__Instructions to follow__
Reproduce the following material verbatim, preserving every line in its original order and form.

---*---

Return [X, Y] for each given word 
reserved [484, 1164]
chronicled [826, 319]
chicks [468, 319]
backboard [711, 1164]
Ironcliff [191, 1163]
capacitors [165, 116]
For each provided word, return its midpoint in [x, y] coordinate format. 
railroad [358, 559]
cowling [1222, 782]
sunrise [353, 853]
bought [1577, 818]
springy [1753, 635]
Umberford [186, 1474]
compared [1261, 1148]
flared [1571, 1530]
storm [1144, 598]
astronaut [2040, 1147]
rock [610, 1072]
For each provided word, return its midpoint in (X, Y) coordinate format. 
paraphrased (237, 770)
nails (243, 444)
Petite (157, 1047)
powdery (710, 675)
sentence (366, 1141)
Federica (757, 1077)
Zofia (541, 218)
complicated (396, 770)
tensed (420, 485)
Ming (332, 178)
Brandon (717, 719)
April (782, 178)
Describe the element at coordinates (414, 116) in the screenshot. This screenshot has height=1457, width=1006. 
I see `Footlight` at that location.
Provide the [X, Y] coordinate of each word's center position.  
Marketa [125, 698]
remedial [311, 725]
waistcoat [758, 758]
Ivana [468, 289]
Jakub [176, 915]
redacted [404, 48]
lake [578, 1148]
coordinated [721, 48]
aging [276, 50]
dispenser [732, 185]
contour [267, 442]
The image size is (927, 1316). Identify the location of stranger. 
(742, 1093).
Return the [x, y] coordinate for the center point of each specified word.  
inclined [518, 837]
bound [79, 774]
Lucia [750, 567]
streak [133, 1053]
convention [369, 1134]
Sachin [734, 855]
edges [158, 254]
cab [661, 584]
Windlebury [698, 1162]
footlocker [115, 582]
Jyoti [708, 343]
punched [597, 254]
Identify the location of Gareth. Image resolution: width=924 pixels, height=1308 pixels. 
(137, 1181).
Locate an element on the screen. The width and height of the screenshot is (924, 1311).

---*---

__In response__
Return [X, Y] for each given word 
reserved [484, 1164]
chronicled [826, 319]
chicks [468, 319]
backboard [711, 1164]
Ironcliff [191, 1163]
capacitors [165, 116]
For each provided word, return its midpoint in [x, y] coordinate format. 
railroad [358, 559]
cowling [1222, 782]
sunrise [353, 853]
bought [1577, 818]
springy [1753, 635]
Umberford [186, 1474]
compared [1261, 1148]
flared [1571, 1530]
storm [1144, 598]
astronaut [2040, 1147]
rock [610, 1072]
For each provided word, return its midpoint in (X, Y) coordinate format. 
paraphrased (237, 770)
nails (243, 444)
Petite (157, 1047)
powdery (710, 675)
sentence (366, 1141)
Federica (757, 1077)
Zofia (541, 218)
complicated (396, 770)
tensed (420, 485)
Ming (332, 178)
Brandon (717, 719)
April (782, 178)
Describe the element at coordinates (414, 116) in the screenshot. This screenshot has height=1457, width=1006. 
I see `Footlight` at that location.
Provide the [X, Y] coordinate of each word's center position.  
Marketa [125, 698]
remedial [311, 725]
waistcoat [758, 758]
Ivana [468, 289]
Jakub [176, 915]
redacted [404, 48]
lake [578, 1148]
coordinated [721, 48]
aging [276, 50]
dispenser [732, 185]
contour [267, 442]
The image size is (927, 1316). Identify the location of stranger. 
(742, 1093).
Return the [x, y] coordinate for the center point of each specified word.  
inclined [518, 837]
bound [79, 774]
Lucia [750, 567]
streak [133, 1053]
convention [369, 1134]
Sachin [734, 855]
edges [158, 254]
cab [661, 584]
Windlebury [698, 1162]
footlocker [115, 582]
Jyoti [708, 343]
punched [597, 254]
Identify the location of Gareth. Image resolution: width=924 pixels, height=1308 pixels. 
(137, 1181).
Locate an element on the screen. The width and height of the screenshot is (924, 1311).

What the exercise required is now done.